#### WHAT TO DO:
Locate the word "camera" in the data below, then copy every line that holds it.

#### MATERIAL SUPPLIED:

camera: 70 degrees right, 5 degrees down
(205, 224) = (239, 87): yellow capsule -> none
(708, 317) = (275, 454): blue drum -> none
--
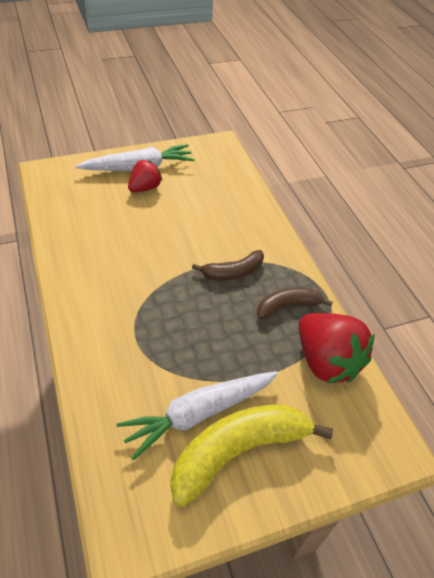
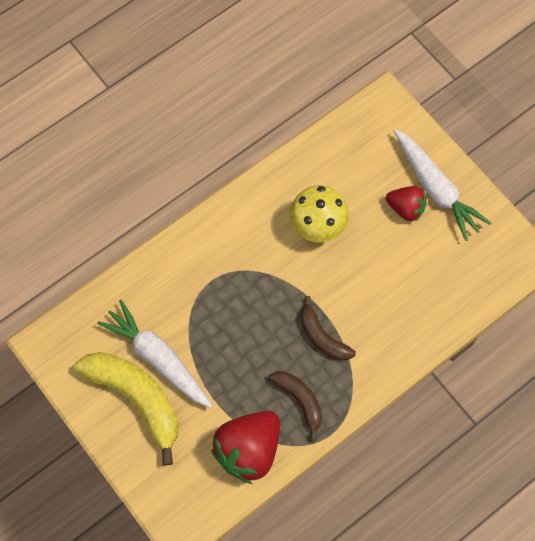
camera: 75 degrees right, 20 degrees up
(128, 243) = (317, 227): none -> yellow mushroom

#### PROBLEM SOLUTION:
camera: 70 degrees right, 5 degrees down
camera: 75 degrees right, 20 degrees up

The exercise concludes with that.